-- Task brief --
Every line of the material is to be returned verbatim. Pictures stay out.

-- Data for review --
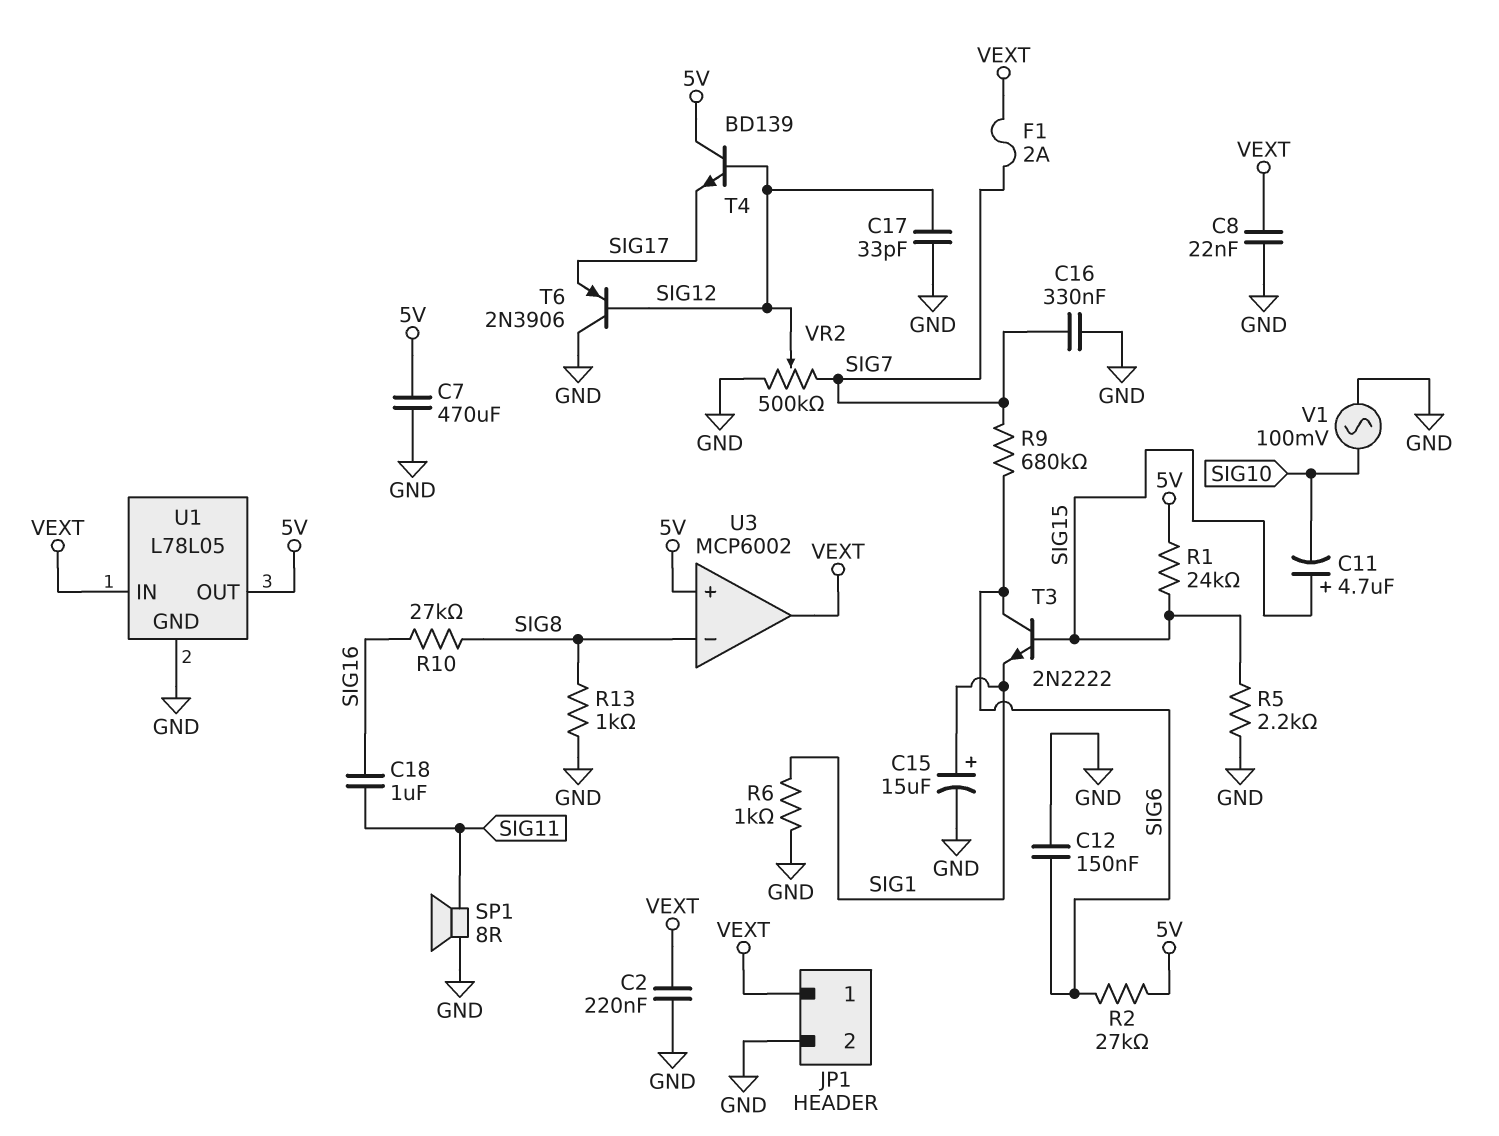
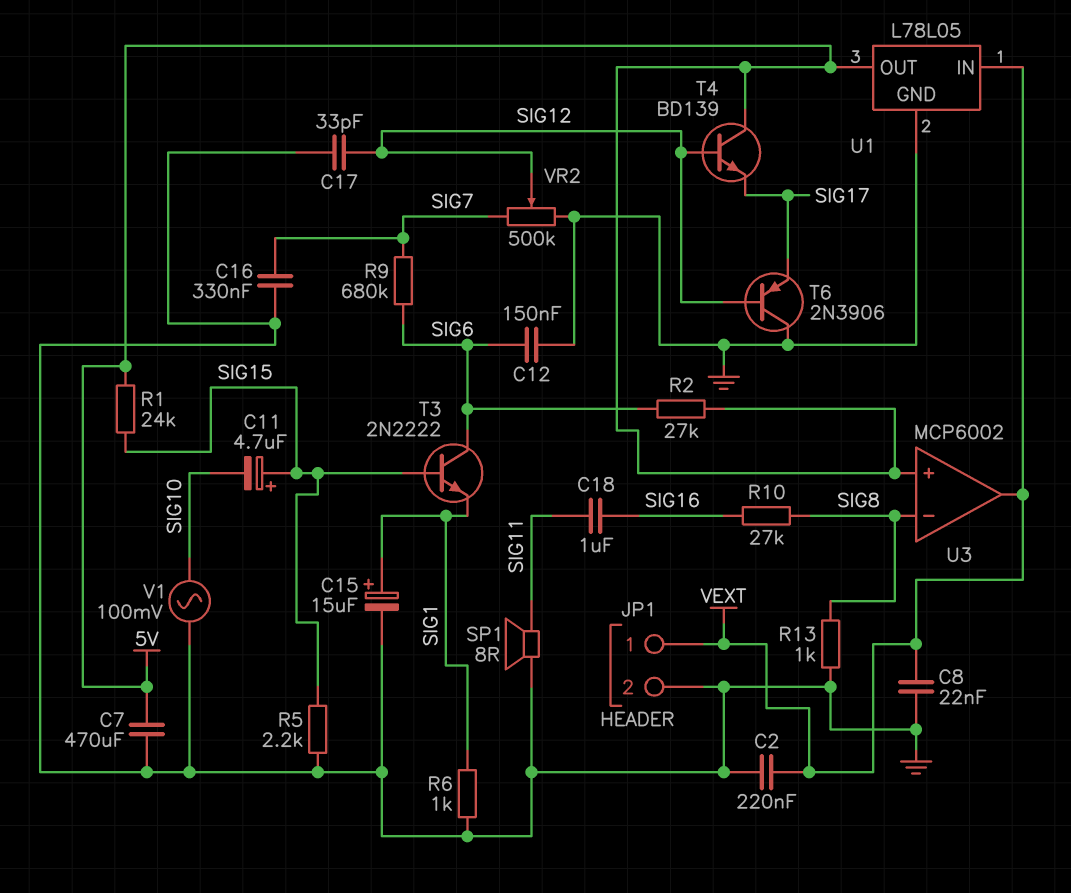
F1: 2A (SIG7, VEXT) -> none

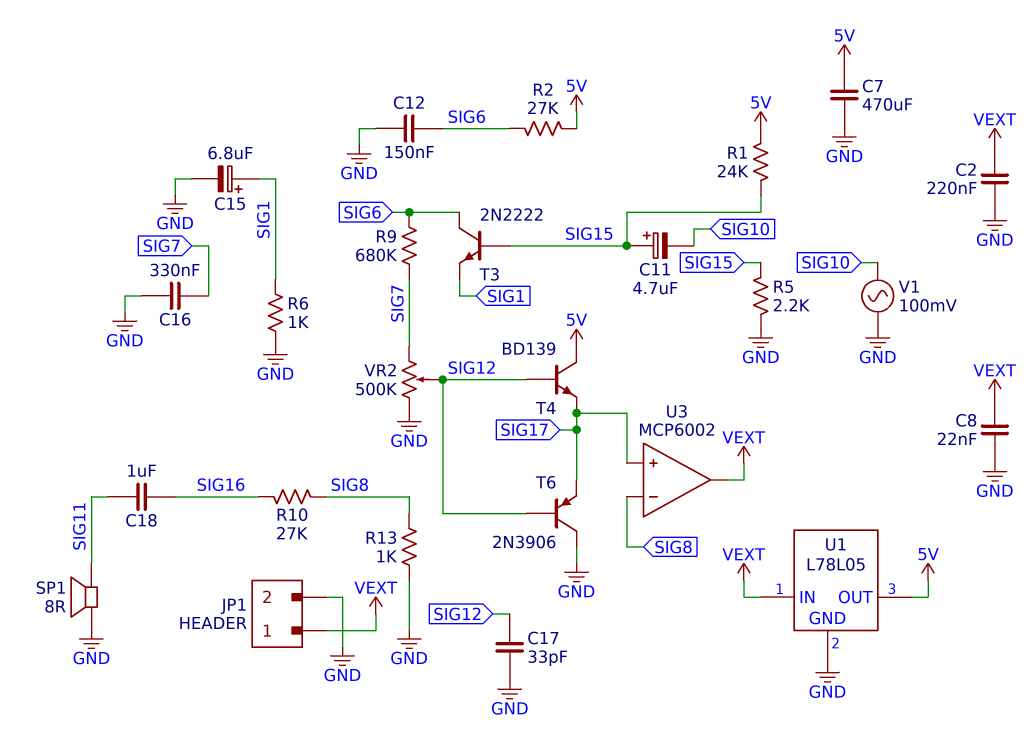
C15: 15uF (plus SIG1, minus GND) -> 6.8uF (plus SIG1, minus GND)
U3 pin in+: 5V -> SIG17

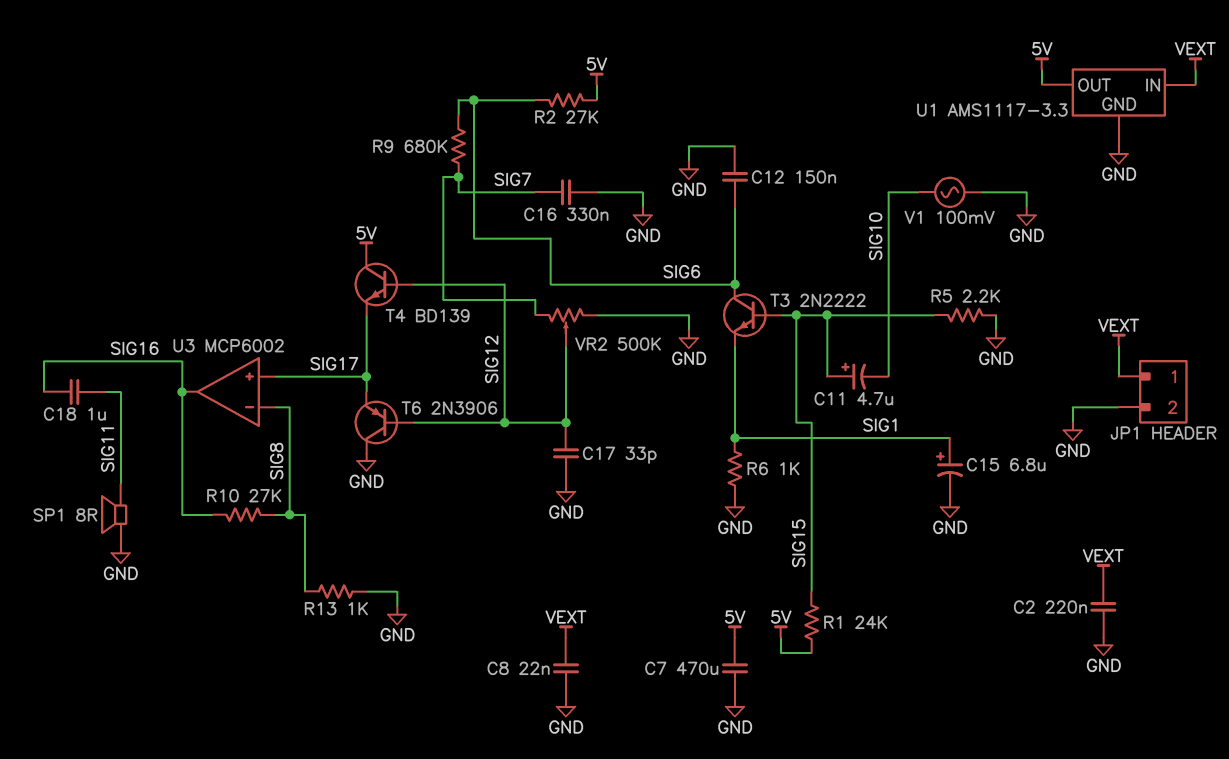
U1: L78L05 -> AMS1117-3.3
U3 pin out: VEXT -> SIG16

-- Result of the task --
F1: 2A (SIG7, VEXT) -> none

C15: 15uF (plus SIG1, minus GND) -> 6.8uF (plus SIG1, minus GND)
U3 pin in+: 5V -> SIG17

U1: L78L05 -> AMS1117-3.3
U3 pin out: VEXT -> SIG16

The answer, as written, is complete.